Request |
All of the data should be reproduced word for word, though its pictures must be omitted.

....

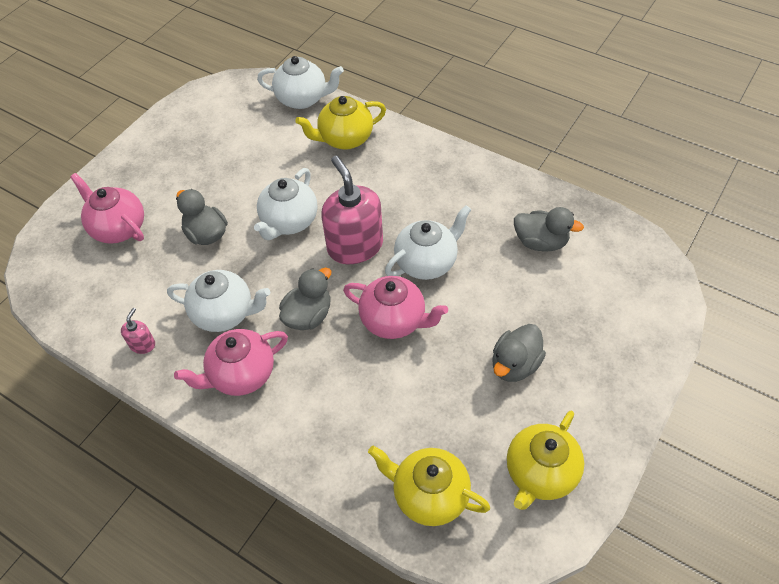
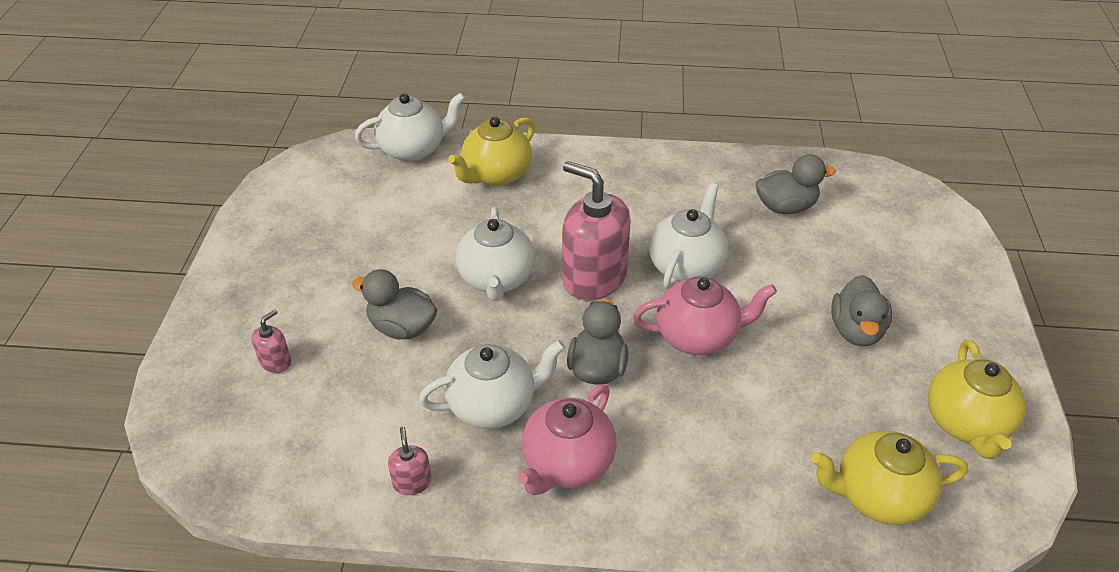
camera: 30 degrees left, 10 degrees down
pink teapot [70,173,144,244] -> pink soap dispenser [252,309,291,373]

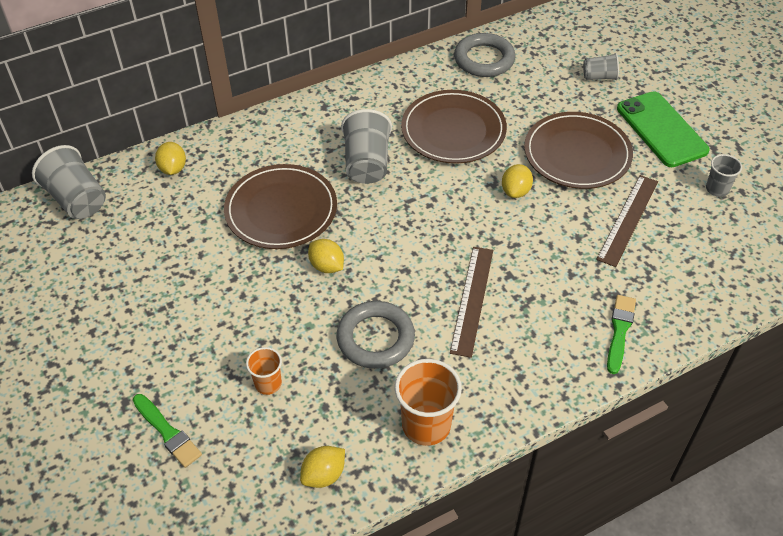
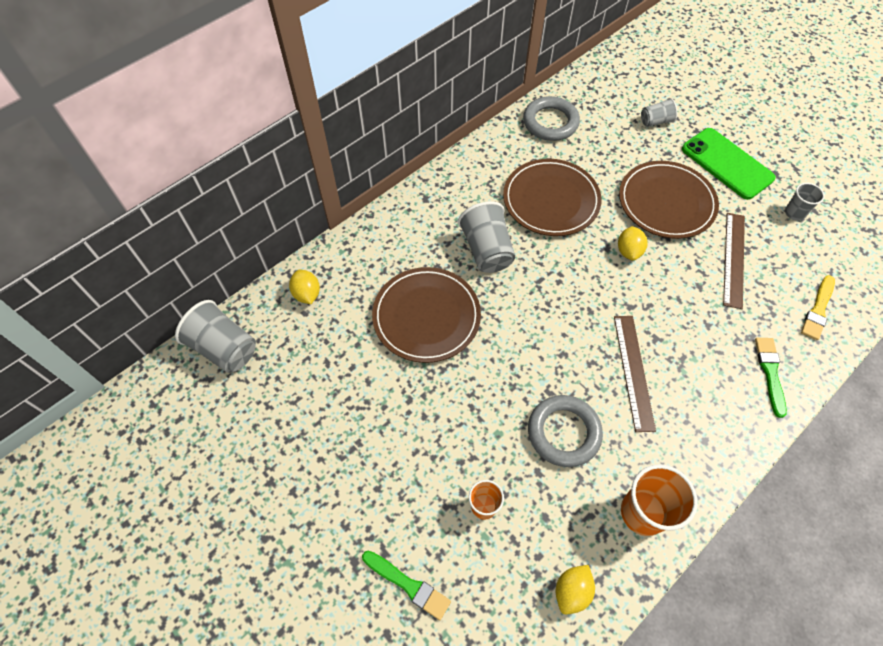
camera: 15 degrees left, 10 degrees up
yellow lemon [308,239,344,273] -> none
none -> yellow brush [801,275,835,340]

....

Answer space |
camera: 30 degrees left, 10 degrees down
pink teapot [70,173,144,244] -> pink soap dispenser [252,309,291,373]

camera: 15 degrees left, 10 degrees up
yellow lemon [308,239,344,273] -> none
none -> yellow brush [801,275,835,340]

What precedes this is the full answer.